** Work to complete **
Restate the lines word for word, from the first line of the records through the line containing "R11: 30k (N10, N13) -> 30k (N13, N16)". Leave out the pictures and anything after that line.
***** Data excerpts
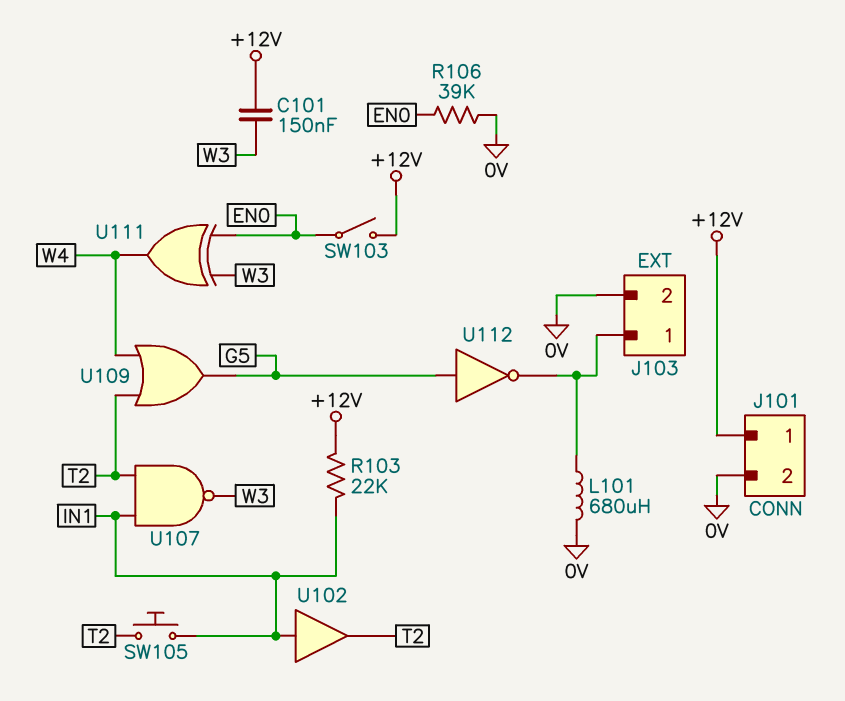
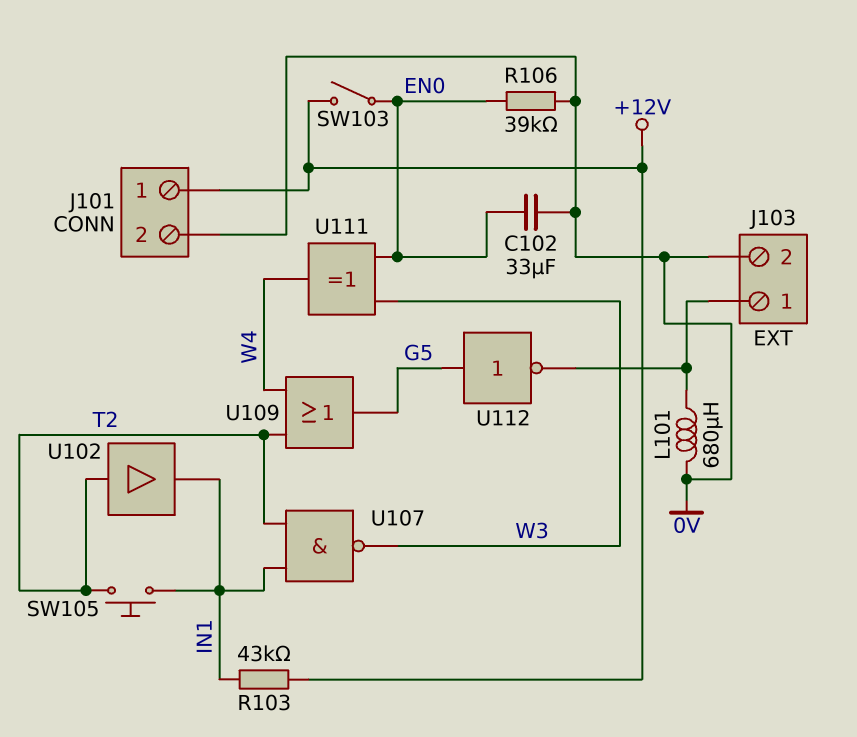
C101: 150nF (+12V, W3) -> none
C102: none -> 33uF (0V, EN0)
R103: 22k (+12V, IN1) -> 43k (+12V, IN1)
U102: buffer (in IN1, out T2) -> buffer (in T2, out IN1)

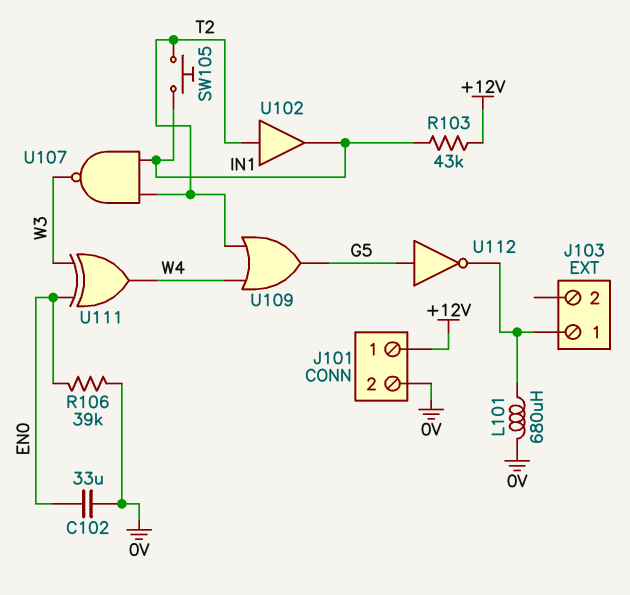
J103 pin 2: 0V -> none
SW103: switch (+12V, EN0) -> none

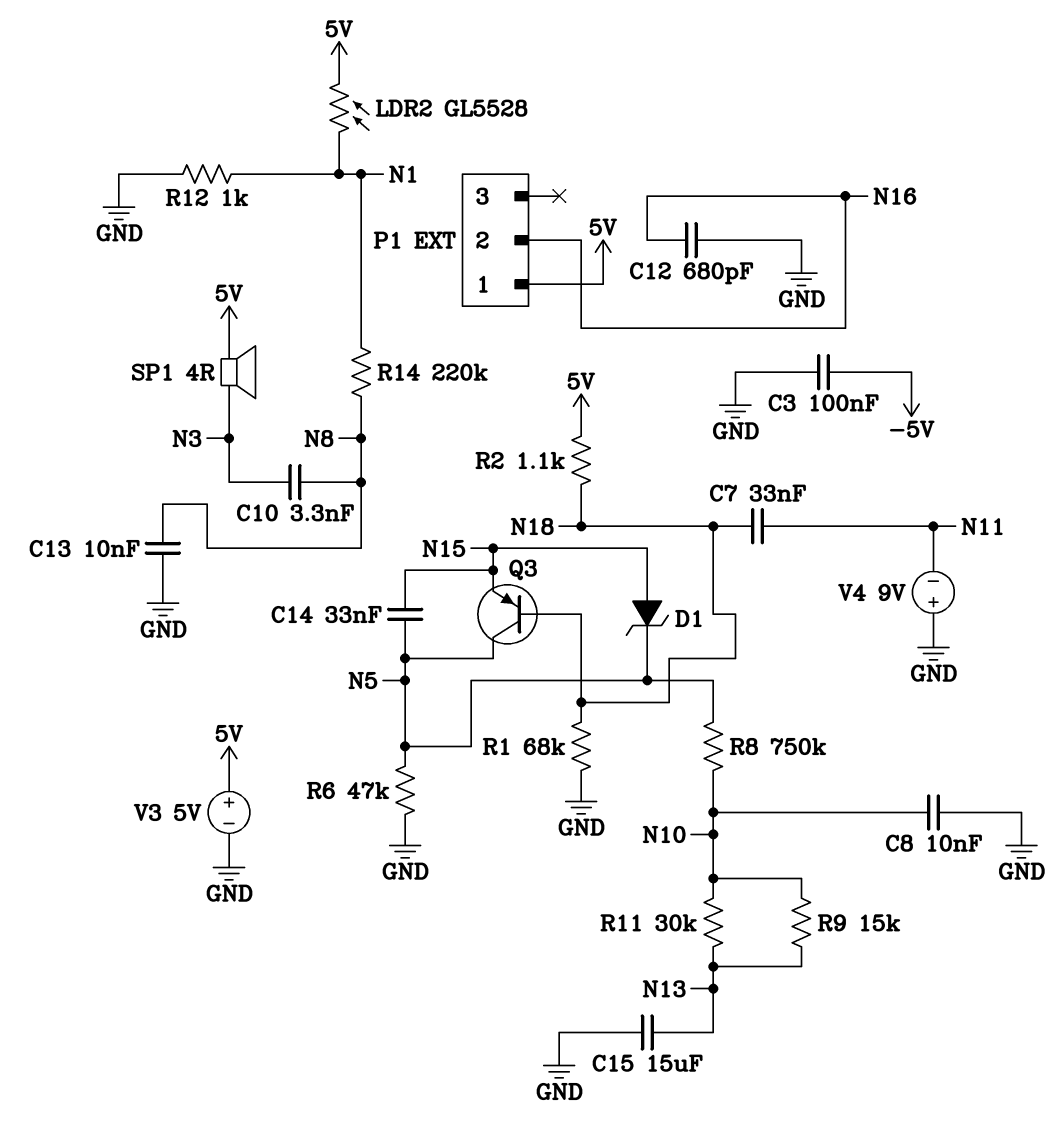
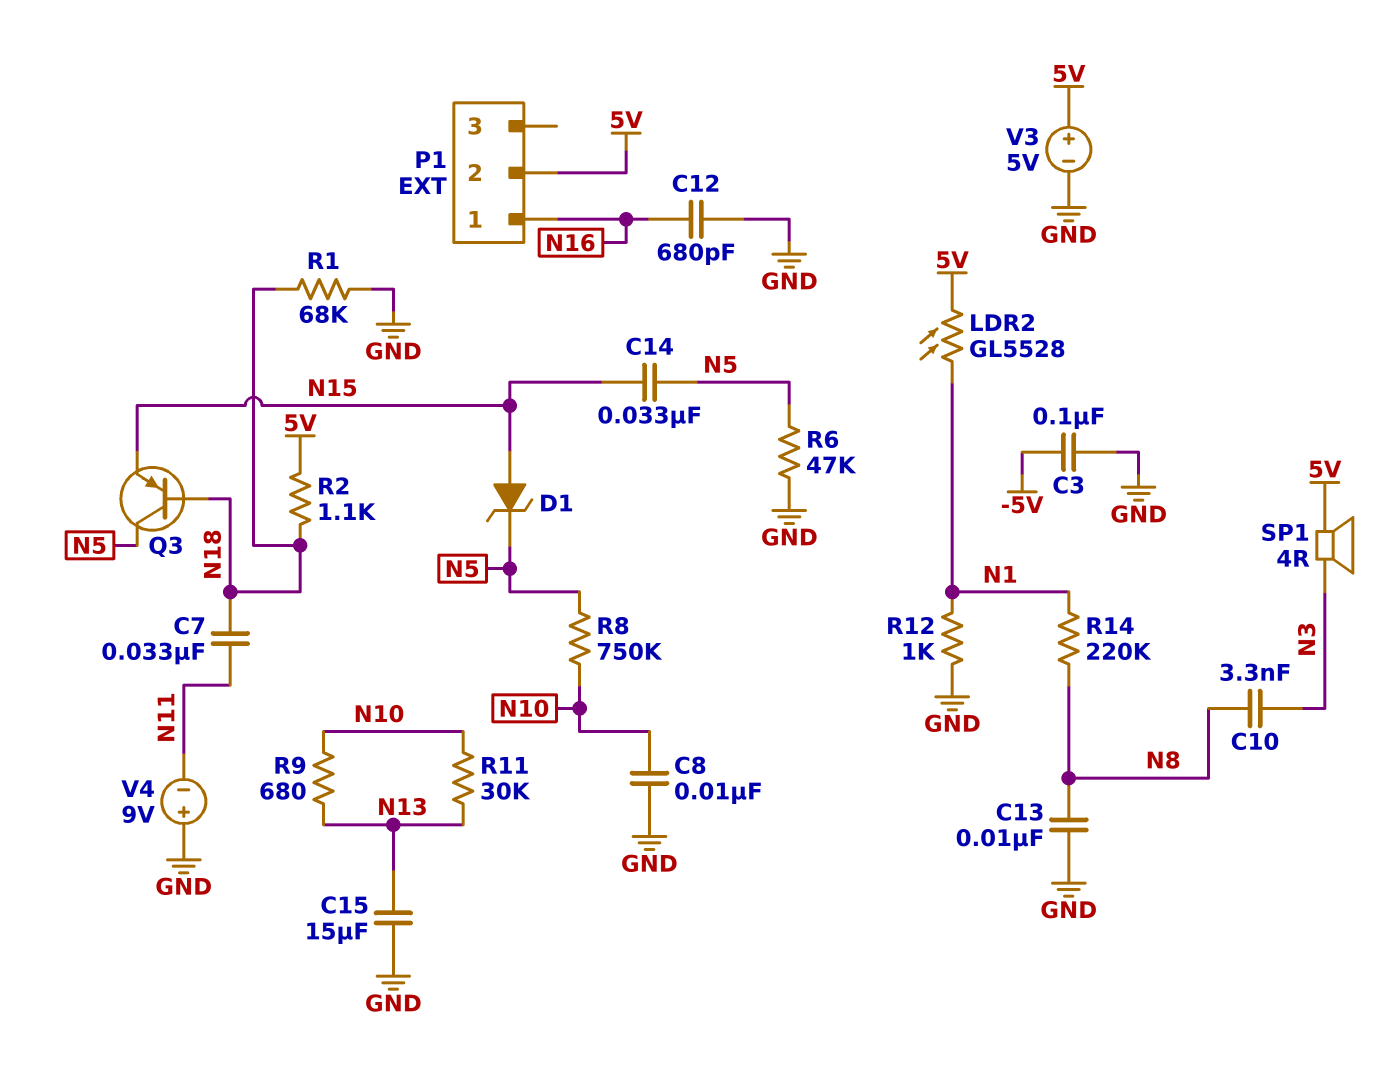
P1 pin 1: 5V -> N16
P1 pin 2: N16 -> 5V
R9: 15k (N10, N13) -> 680 (N10, N13)

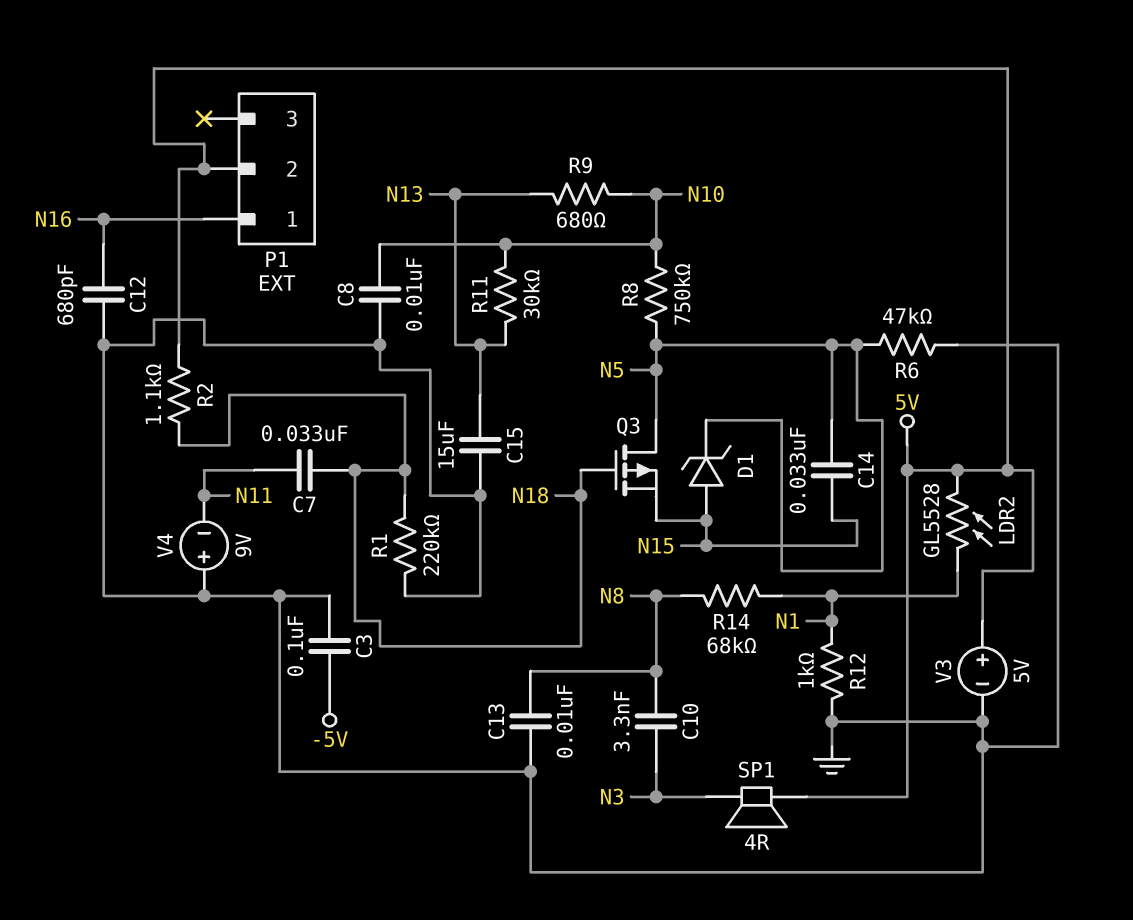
Q3: PNP (B N18, C N5, E N15) -> PMOS (G N18, D N5, S N15)
R1: 68k (GND, N18) -> 220k (GND, N18)
R14: 220k (N1, N8) -> 68k (N1, N8)

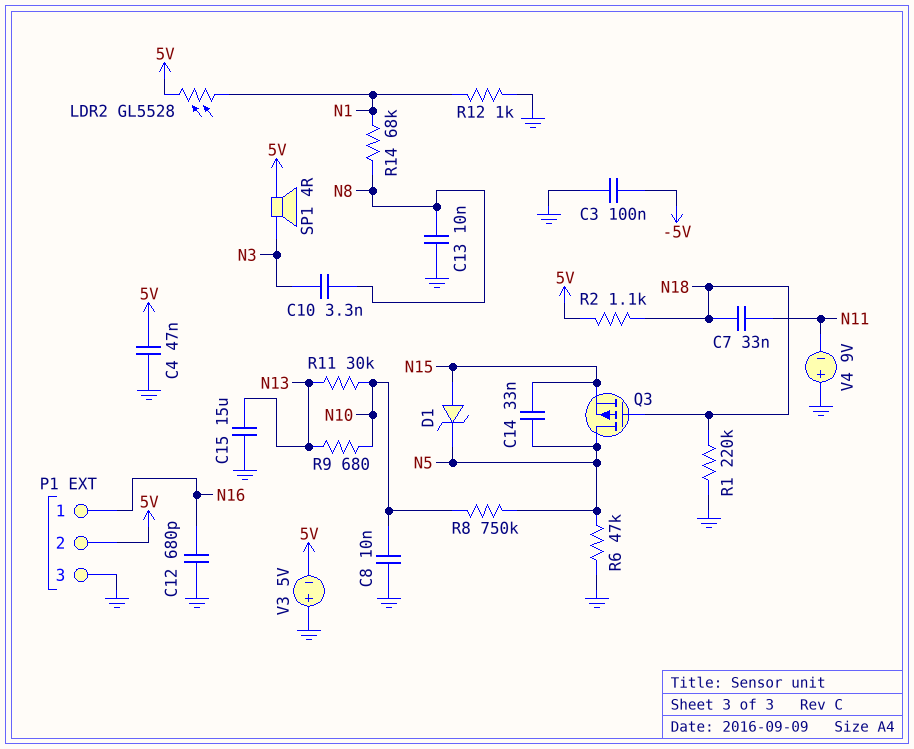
C4: none -> 47nF (5V, GND)
P1 pin 3: none -> GND
V3: 5V (plus 5V, minus GND) -> 5V (plus GND, minus 5V)

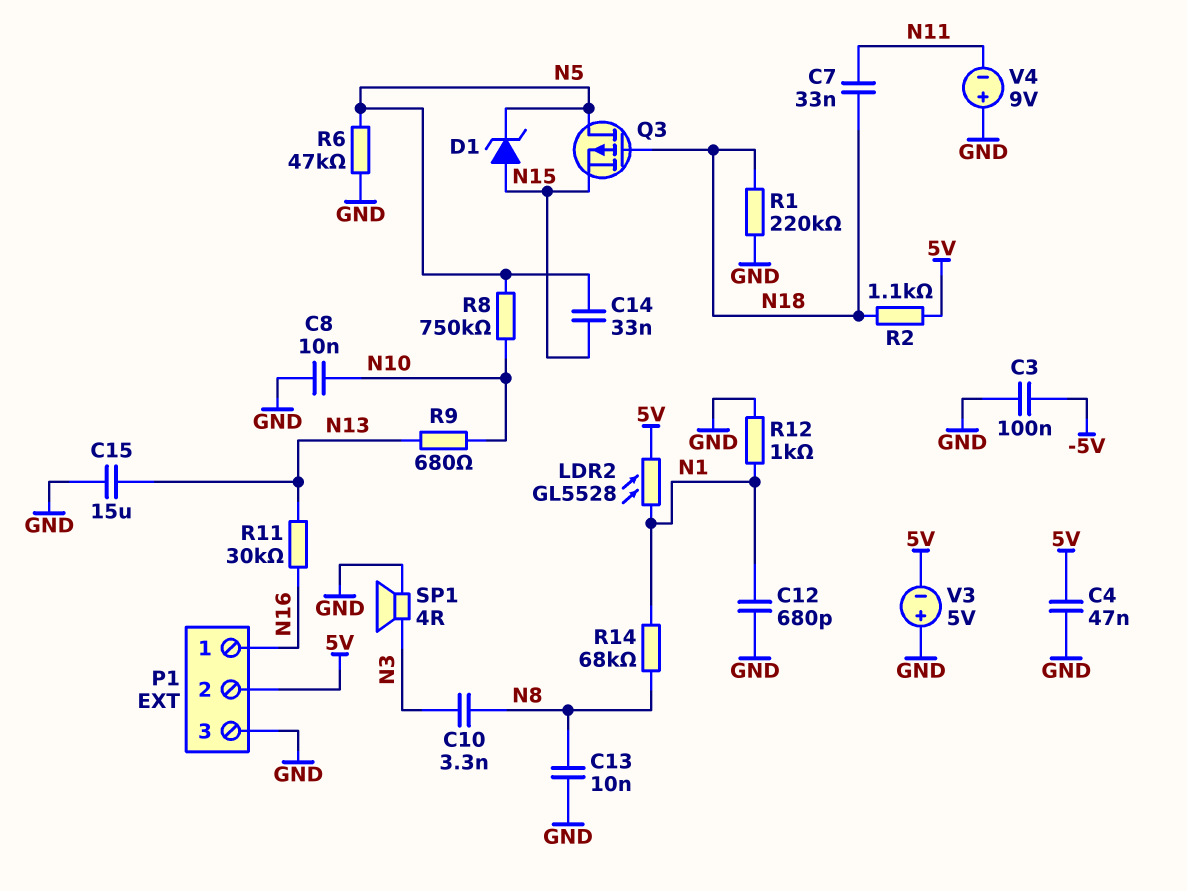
C12: 680pF (GND, N16) -> 680pF (GND, N1)
R11: 30k (N10, N13) -> 30k (N13, N16)
SP1: speaker 4R (5V, N3) -> speaker 4R (GND, N3)

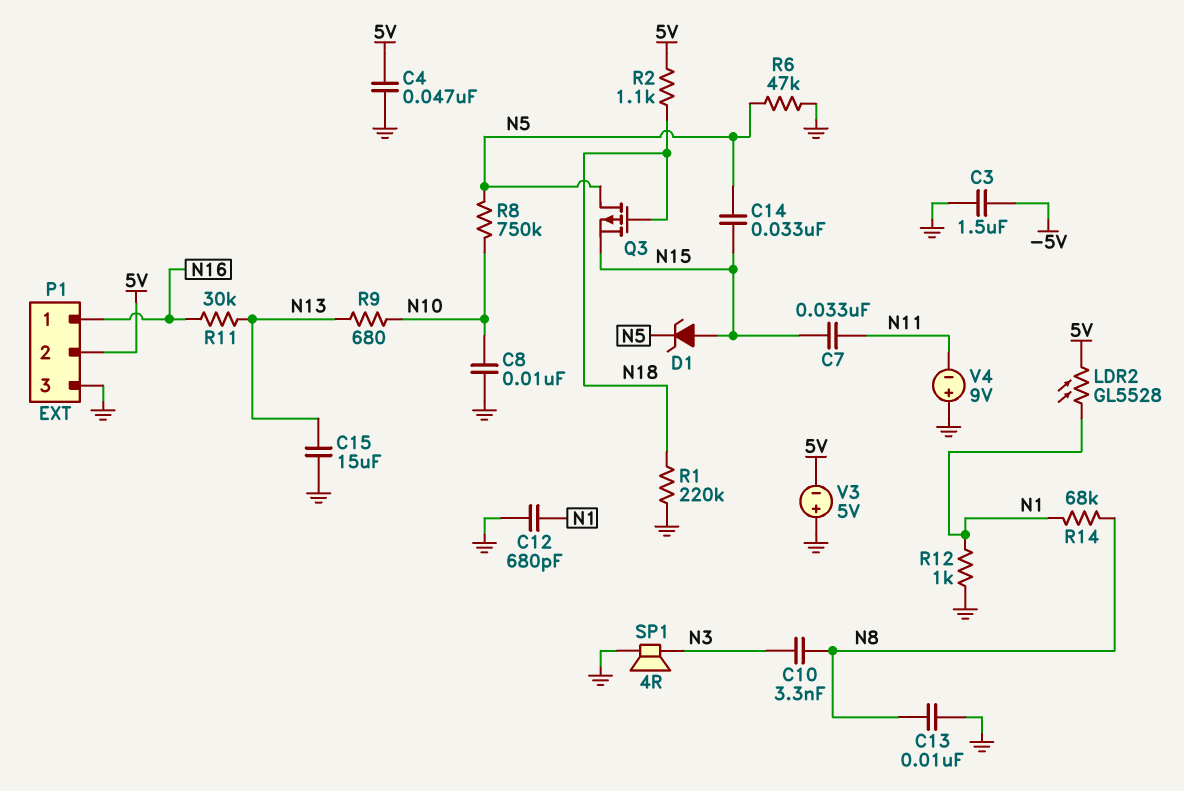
C3: 100nF (-5V, GND) -> 1.5uF (-5V, GND)
C7: 33nF (N11, N18) -> 33nF (N11, N15)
**********
** Result of the exercise **
C101: 150nF (+12V, W3) -> none
C102: none -> 33uF (0V, EN0)
R103: 22k (+12V, IN1) -> 43k (+12V, IN1)
U102: buffer (in IN1, out T2) -> buffer (in T2, out IN1)

J103 pin 2: 0V -> none
SW103: switch (+12V, EN0) -> none

P1 pin 1: 5V -> N16
P1 pin 2: N16 -> 5V
R9: 15k (N10, N13) -> 680 (N10, N13)

Q3: PNP (B N18, C N5, E N15) -> PMOS (G N18, D N5, S N15)
R1: 68k (GND, N18) -> 220k (GND, N18)
R14: 220k (N1, N8) -> 68k (N1, N8)

C4: none -> 47nF (5V, GND)
P1 pin 3: none -> GND
V3: 5V (plus 5V, minus GND) -> 5V (plus GND, minus 5V)

C12: 680pF (GND, N16) -> 680pF (GND, N1)
R11: 30k (N10, N13) -> 30k (N13, N16)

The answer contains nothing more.